___ MATERIAL SHOWN ___

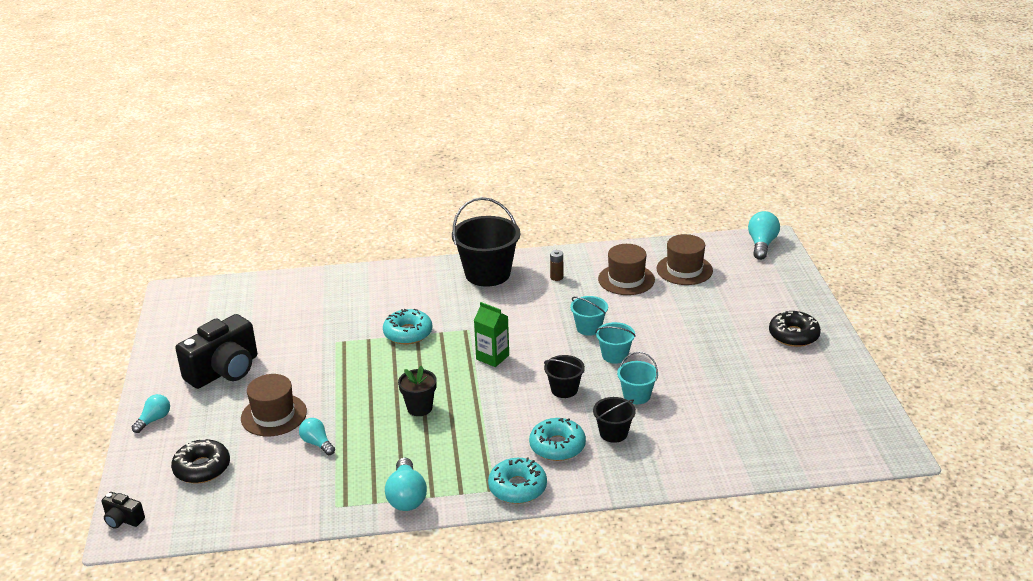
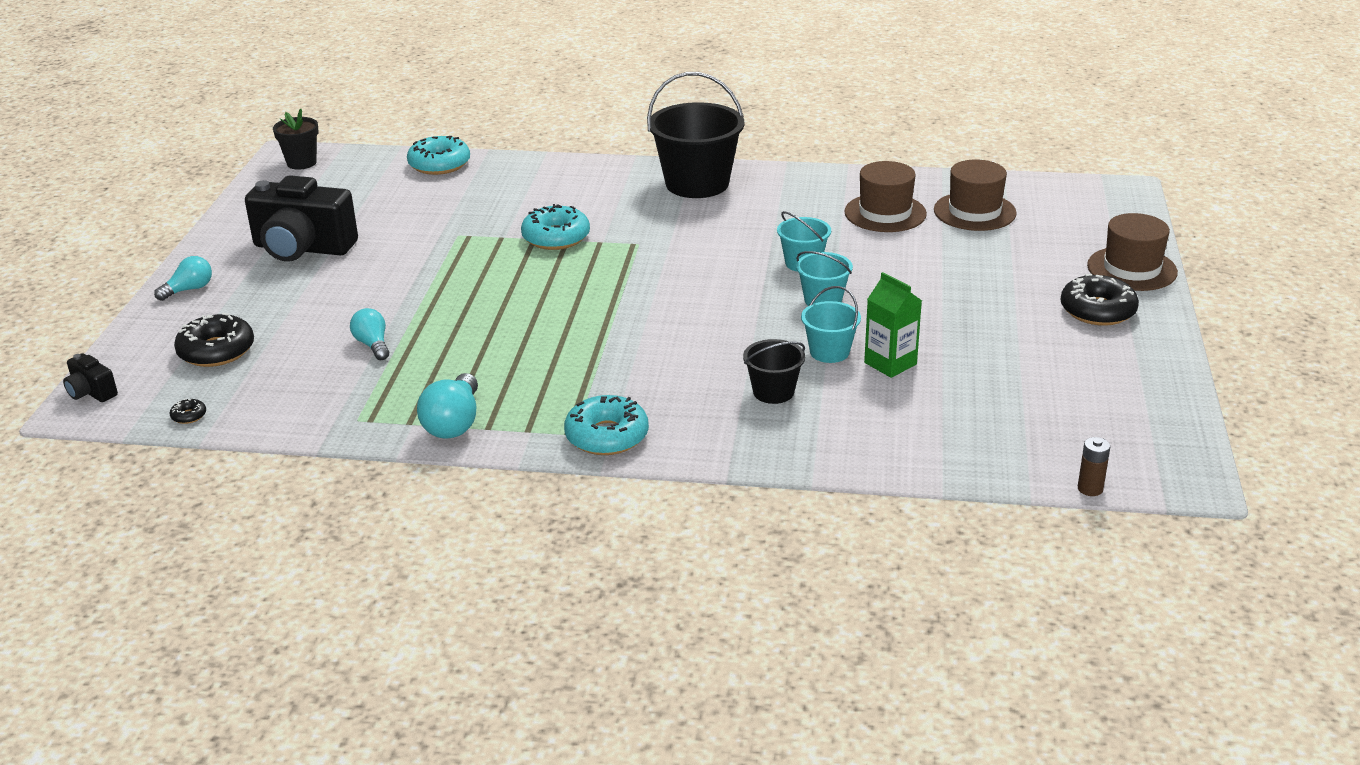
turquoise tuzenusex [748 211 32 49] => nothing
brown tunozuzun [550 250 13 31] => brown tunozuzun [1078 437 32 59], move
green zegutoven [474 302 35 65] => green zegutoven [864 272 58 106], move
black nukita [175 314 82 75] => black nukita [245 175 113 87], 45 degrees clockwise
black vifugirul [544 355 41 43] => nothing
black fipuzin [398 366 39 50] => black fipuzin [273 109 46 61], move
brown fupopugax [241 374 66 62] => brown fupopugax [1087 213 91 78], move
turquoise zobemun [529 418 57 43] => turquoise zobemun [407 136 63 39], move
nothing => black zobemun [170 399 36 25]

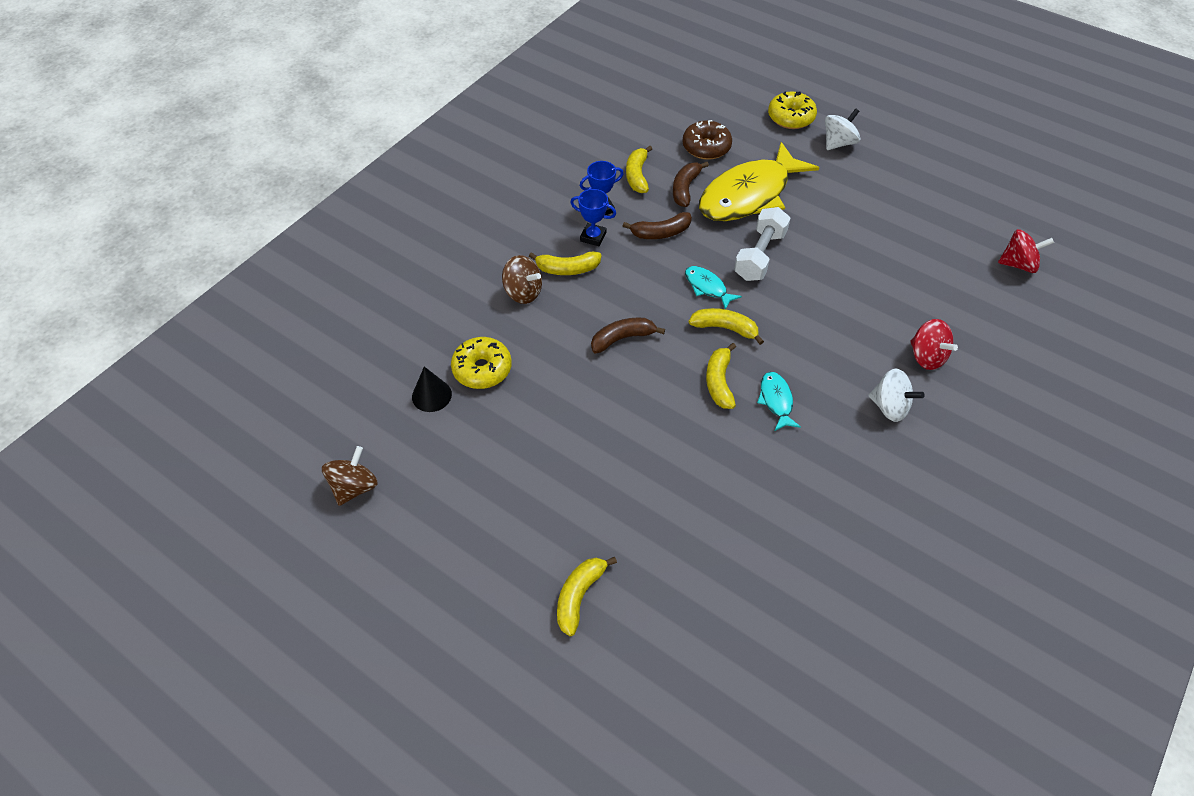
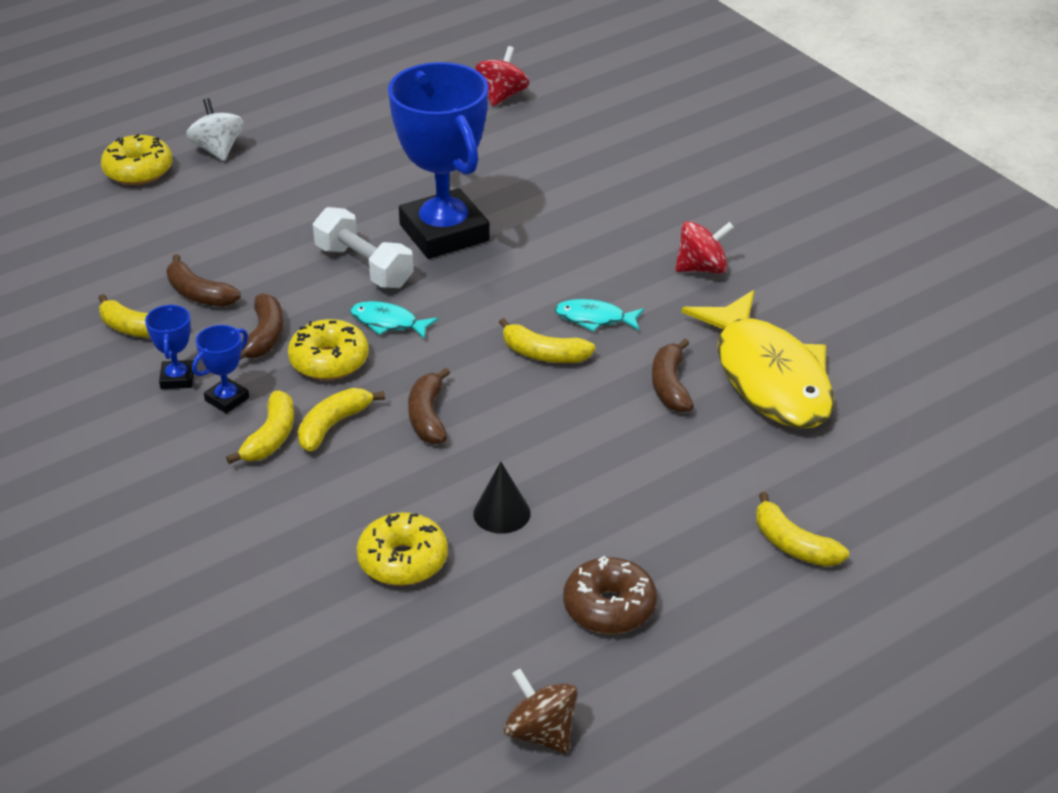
brown zobemun [682 120 50 40] => brown zobemun [563 556 94 78], move
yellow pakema [699 142 120 79] => yellow pakema [682 290 152 139], move
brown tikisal [502 255 40 49] => nothing
turquoise pakema [685 266 57 43] => turquoise pakema [350 301 88 38], 45 degrees clockwise
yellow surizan [689 308 75 37] => yellow surizan [298 388 87 64], move
red tikisal [910 319 48 51] => red tikisal [675 221 59 52], move
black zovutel [412 367 40 45] => black zovutel [473 462 58 72], move
white tikisal [869 369 56 53] => nothing
nothing => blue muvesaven [388 62 102 197]
nothing => yellow zobemun [288 319 81 61]
nothing => brown surizan [652 339 42 74]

___

**WHAT IS REQUIRED**
Exclude all pictures and reproduce verbatim the lines running from the line that contains "turquoise zobemun [529" to the end of the data above, both ends included.

**FINISHED TASK**
turquoise zobemun [529 418 57 43] => turquoise zobemun [407 136 63 39], move
nothing => black zobemun [170 399 36 25]

brown zobemun [682 120 50 40] => brown zobemun [563 556 94 78], move
yellow pakema [699 142 120 79] => yellow pakema [682 290 152 139], move
brown tikisal [502 255 40 49] => nothing
turquoise pakema [685 266 57 43] => turquoise pakema [350 301 88 38], 45 degrees clockwise
yellow surizan [689 308 75 37] => yellow surizan [298 388 87 64], move
red tikisal [910 319 48 51] => red tikisal [675 221 59 52], move
black zovutel [412 367 40 45] => black zovutel [473 462 58 72], move
white tikisal [869 369 56 53] => nothing
nothing => blue muvesaven [388 62 102 197]
nothing => yellow zobemun [288 319 81 61]
nothing => brown surizan [652 339 42 74]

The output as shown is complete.